YOUR TASK: Copy out exactly the stretch of the listing below that begins at the line containing "pink cylinder: 6 -> 9" and ends at the line containing "white tree: 4 -> 3", and copy nothing outside it.

RECORDS FOR THE TASK:
+--

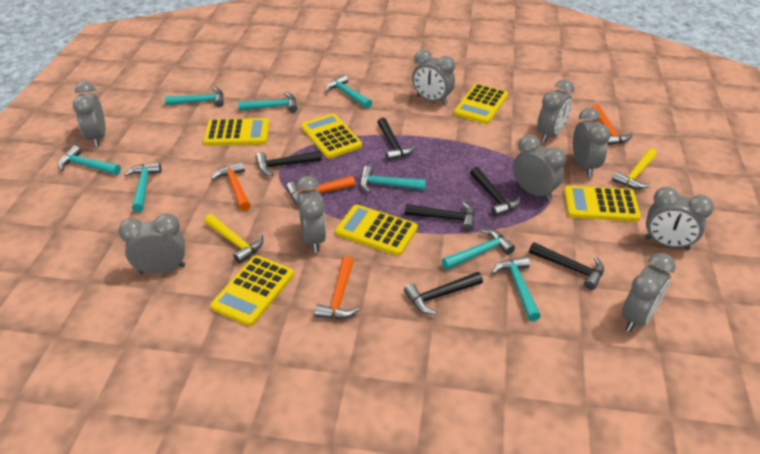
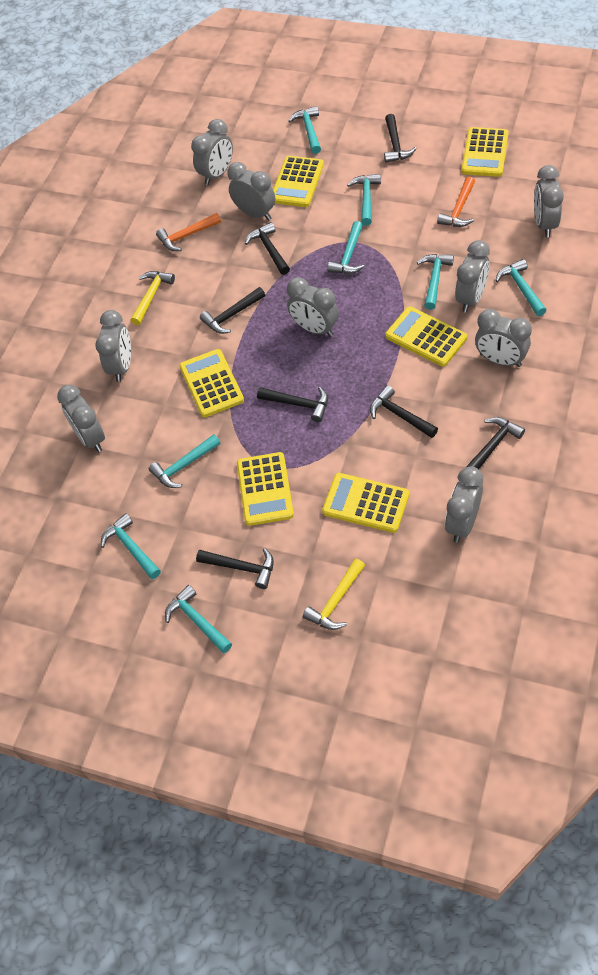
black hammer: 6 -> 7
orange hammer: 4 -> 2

+--

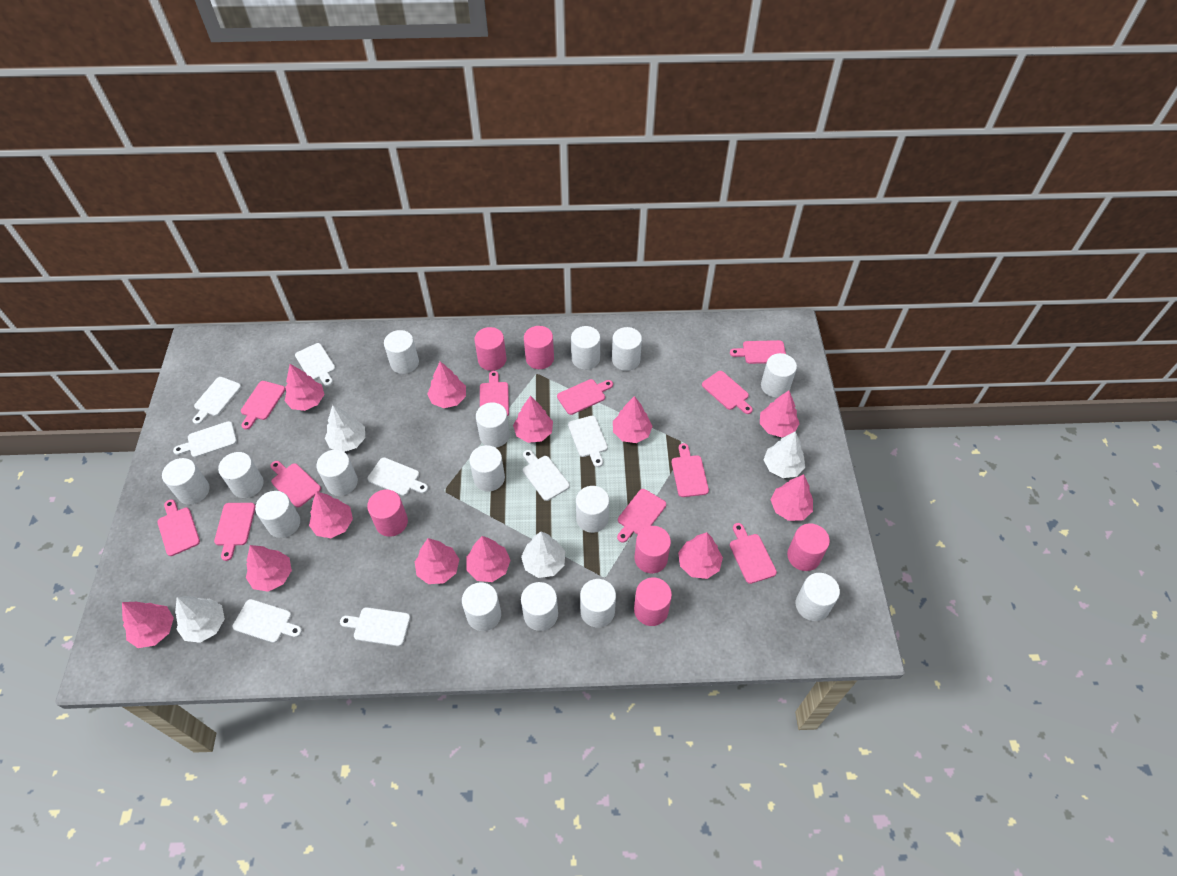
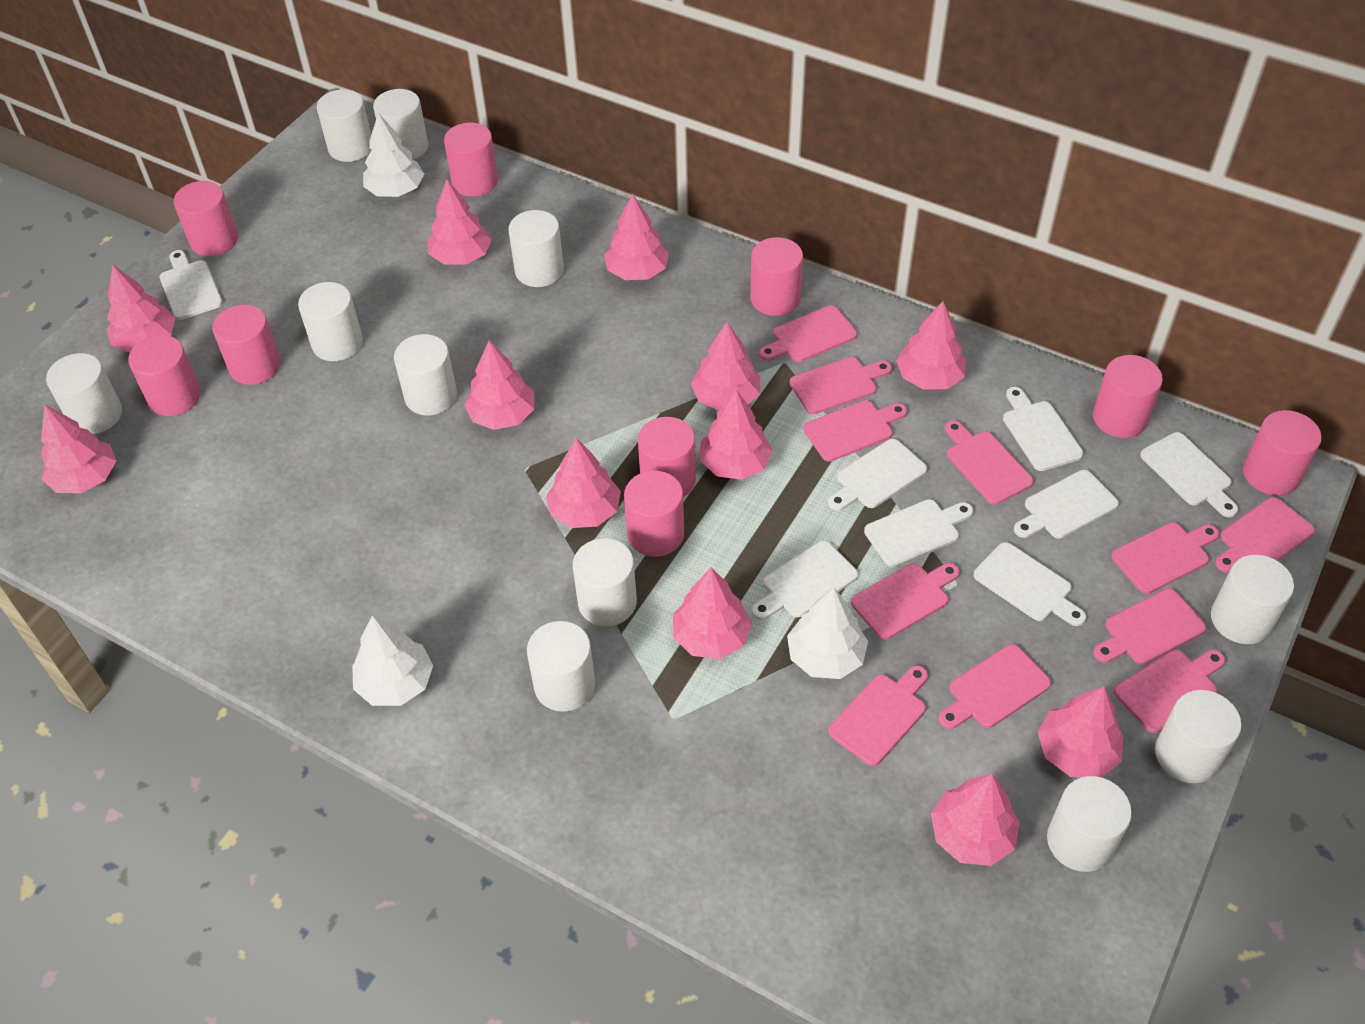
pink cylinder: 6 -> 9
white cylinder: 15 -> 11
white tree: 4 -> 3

+--

RESPONSE FOR THIS EXERCISE:
pink cylinder: 6 -> 9
white cylinder: 15 -> 11
white tree: 4 -> 3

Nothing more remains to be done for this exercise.